_EXERCISE REQUIREMENTS_
What you return should be the lines from the one with "(62, 427) = (435, 359): black" through the one with "(222, 399) = (502, 431): turquoise" in the data below, reproduced exactly with both ends, and no pictures at all.
⟨
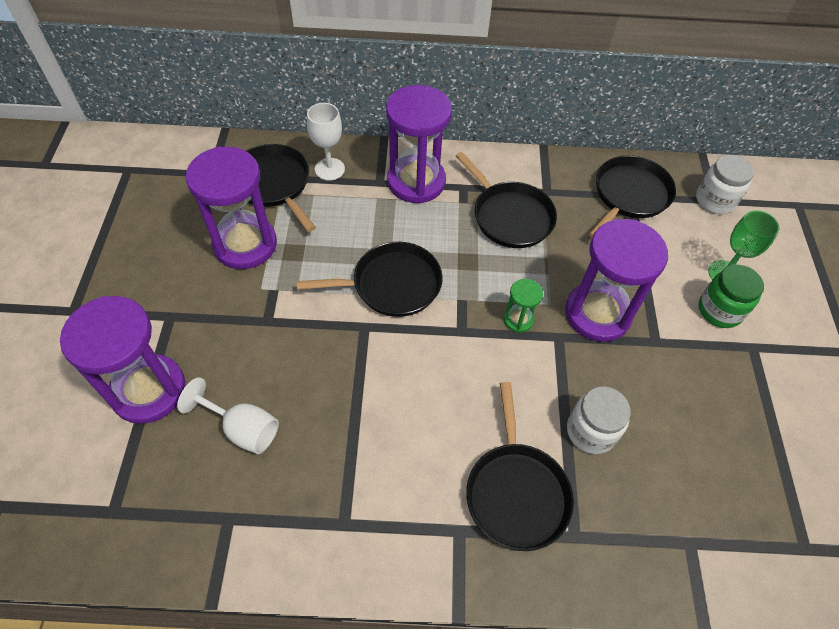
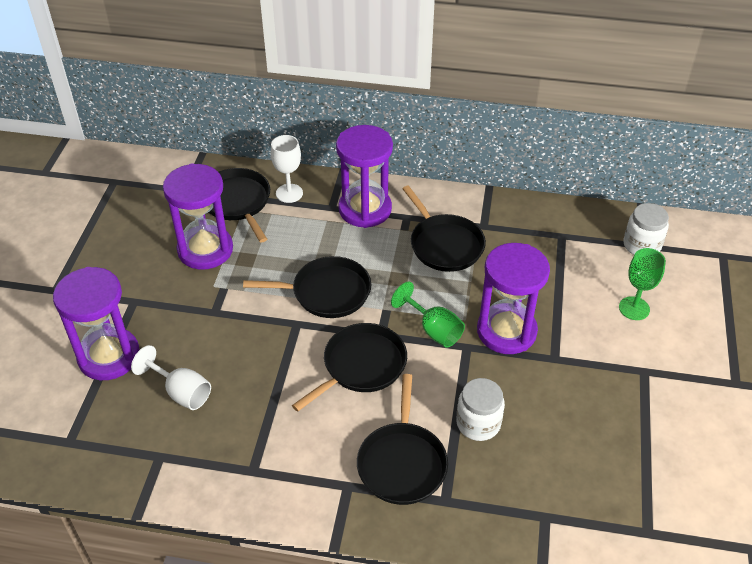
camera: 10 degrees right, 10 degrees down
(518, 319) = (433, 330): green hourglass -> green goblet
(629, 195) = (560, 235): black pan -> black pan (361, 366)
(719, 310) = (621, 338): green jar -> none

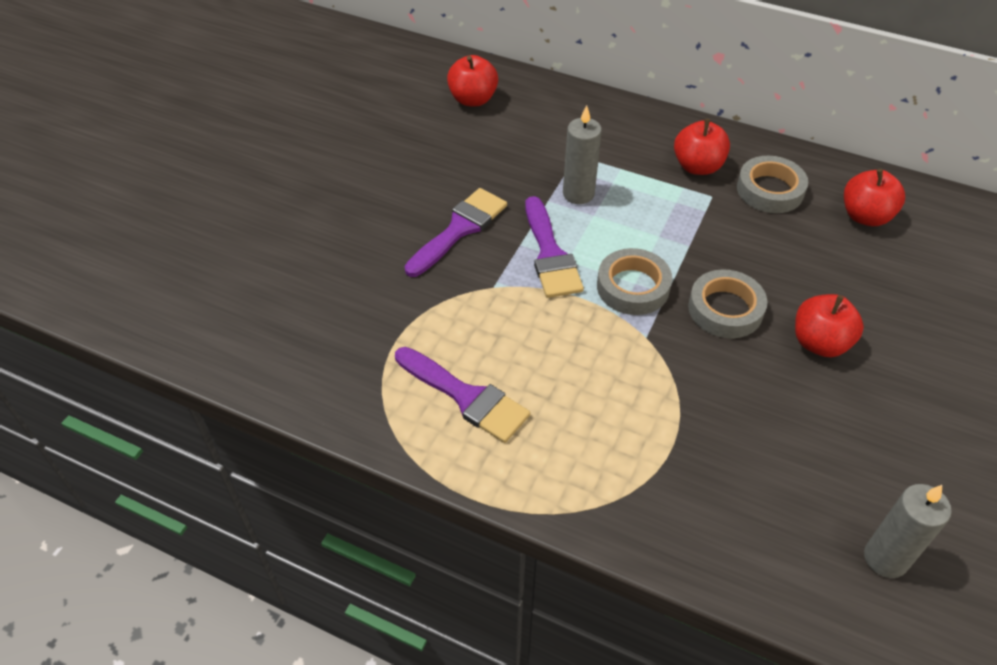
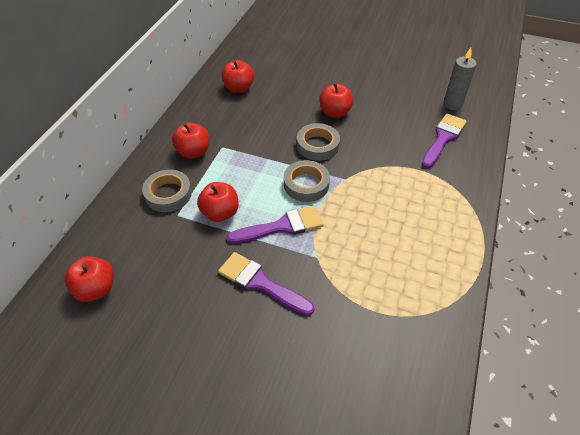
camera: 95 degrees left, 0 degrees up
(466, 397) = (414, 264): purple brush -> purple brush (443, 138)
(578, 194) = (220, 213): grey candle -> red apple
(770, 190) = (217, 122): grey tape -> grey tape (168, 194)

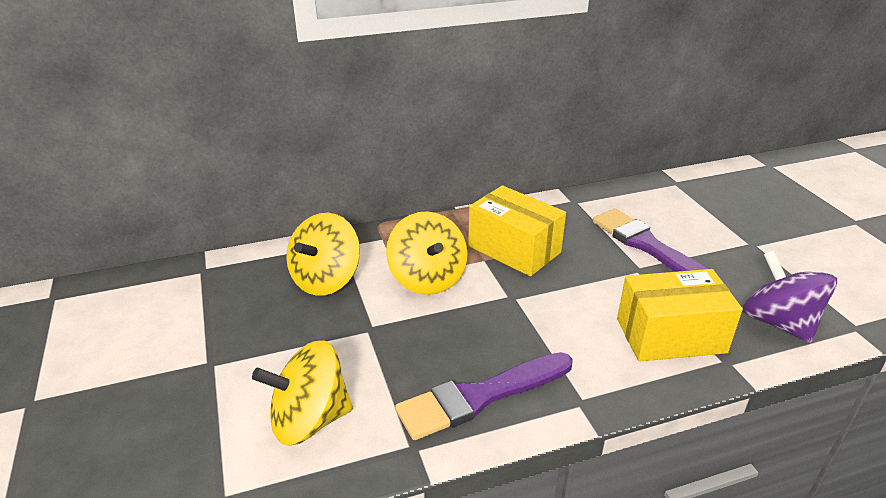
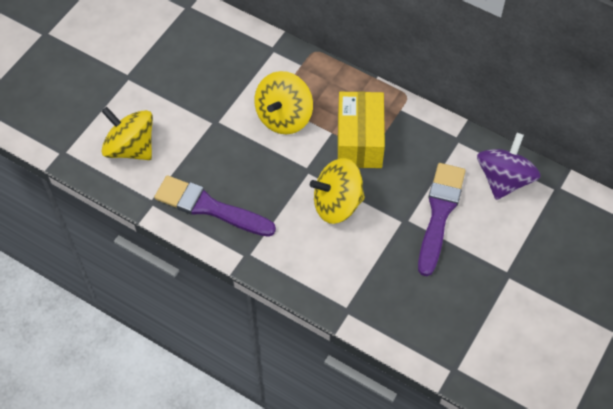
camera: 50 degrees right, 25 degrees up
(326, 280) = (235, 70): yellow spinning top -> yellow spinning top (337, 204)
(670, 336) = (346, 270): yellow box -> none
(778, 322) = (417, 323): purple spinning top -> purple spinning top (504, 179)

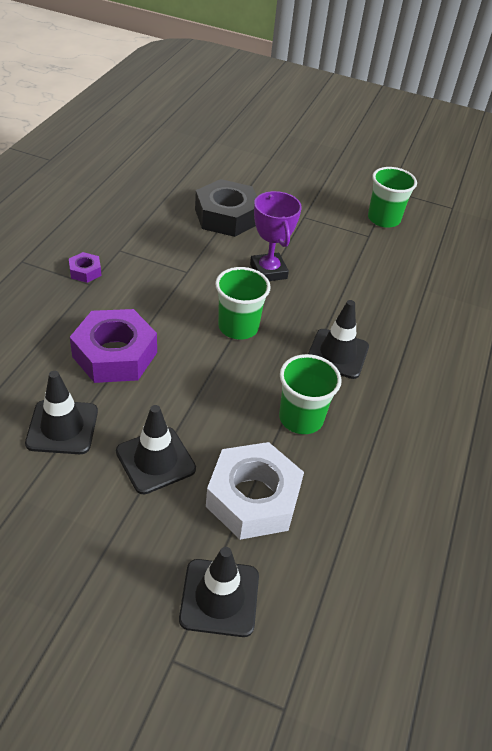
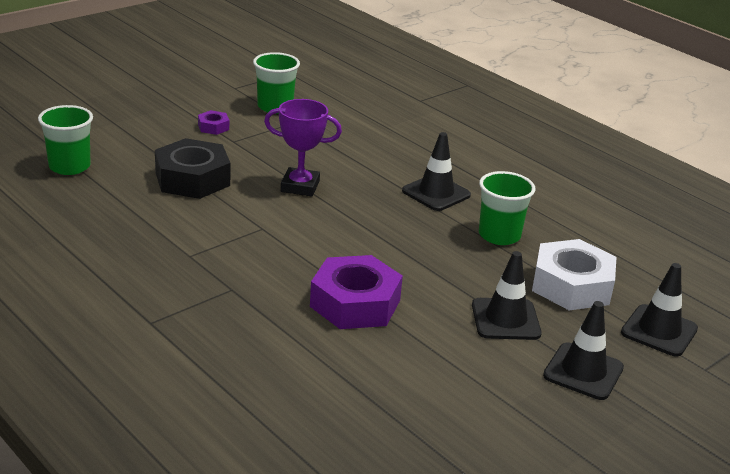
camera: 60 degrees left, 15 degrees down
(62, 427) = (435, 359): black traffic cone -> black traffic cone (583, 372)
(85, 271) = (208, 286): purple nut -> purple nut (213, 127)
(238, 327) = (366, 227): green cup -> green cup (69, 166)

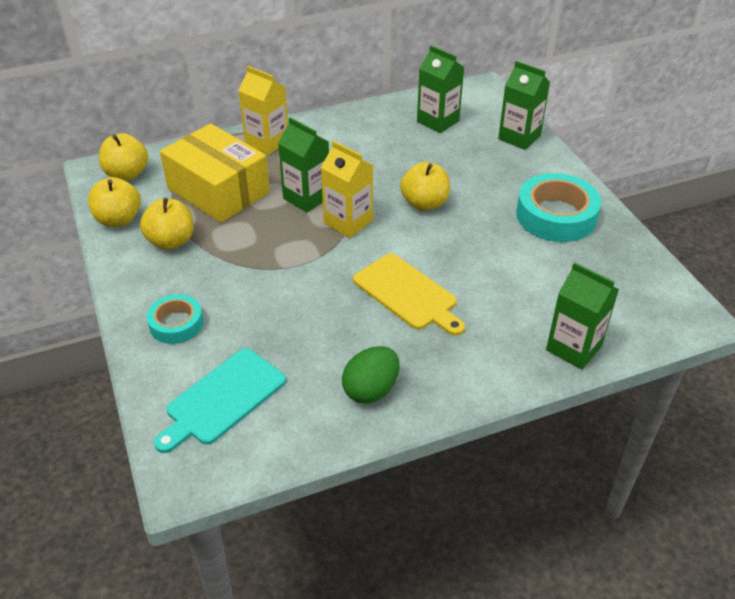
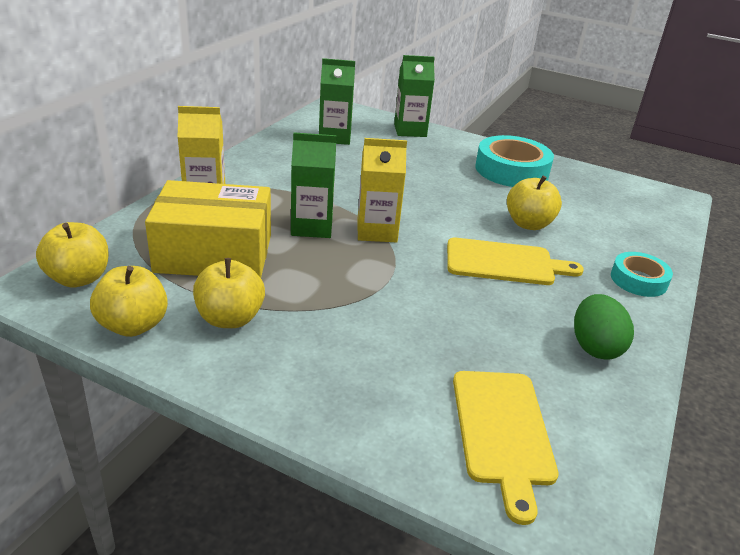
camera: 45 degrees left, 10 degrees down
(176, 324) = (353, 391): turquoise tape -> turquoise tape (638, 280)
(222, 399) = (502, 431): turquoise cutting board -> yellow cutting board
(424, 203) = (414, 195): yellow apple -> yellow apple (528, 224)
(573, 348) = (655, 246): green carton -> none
⟩
_ANSWER AREA_
(62, 427) = (435, 359): black traffic cone -> black traffic cone (583, 372)
(85, 271) = (208, 286): purple nut -> purple nut (213, 127)
(238, 327) = (366, 227): green cup -> green cup (69, 166)

camera: 45 degrees left, 10 degrees down
(176, 324) = (353, 391): turquoise tape -> turquoise tape (638, 280)
(222, 399) = (502, 431): turquoise cutting board -> yellow cutting board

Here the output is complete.